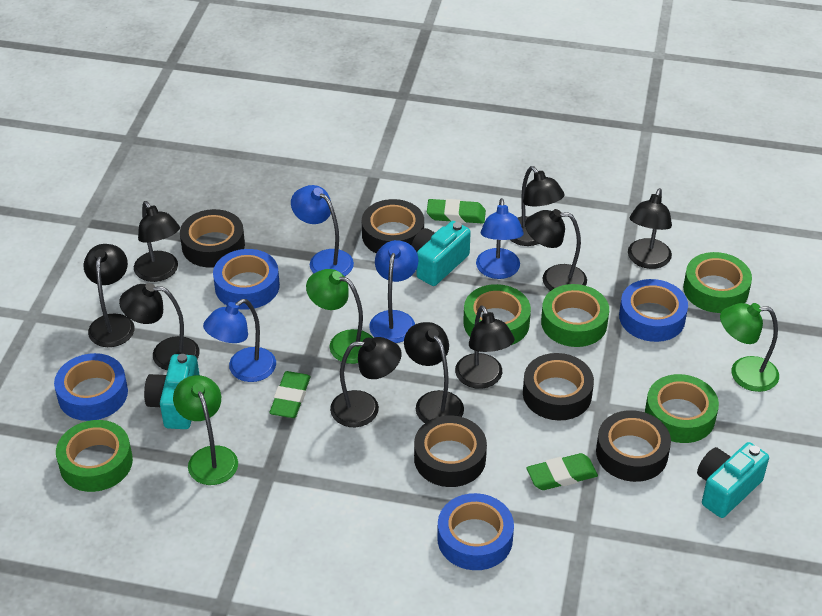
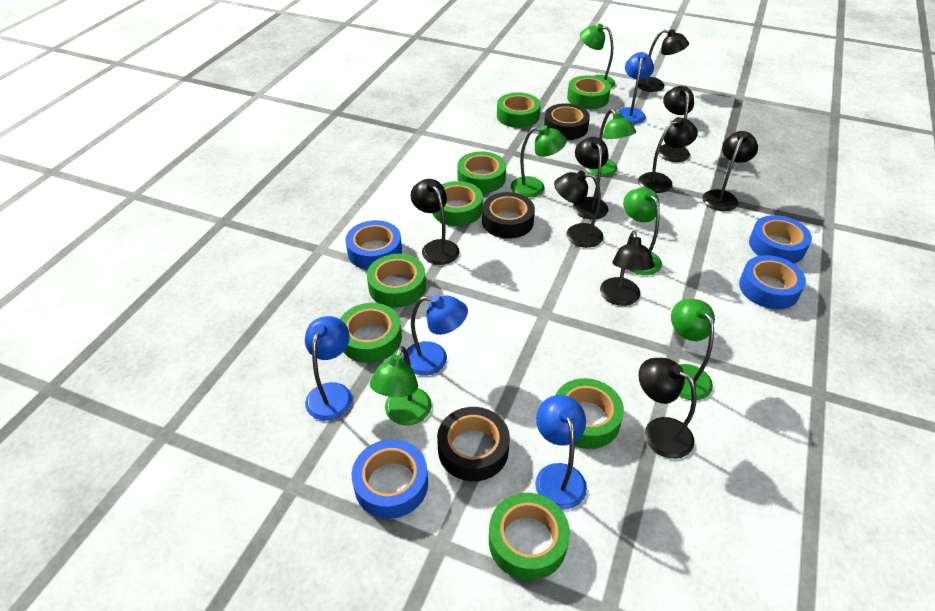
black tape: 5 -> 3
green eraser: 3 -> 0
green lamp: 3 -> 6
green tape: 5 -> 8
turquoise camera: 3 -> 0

What to do
The word "green" appears in some lines above. Return every one of those lines.

Answer to the problem
green eraser: 3 -> 0
green lamp: 3 -> 6
green tape: 5 -> 8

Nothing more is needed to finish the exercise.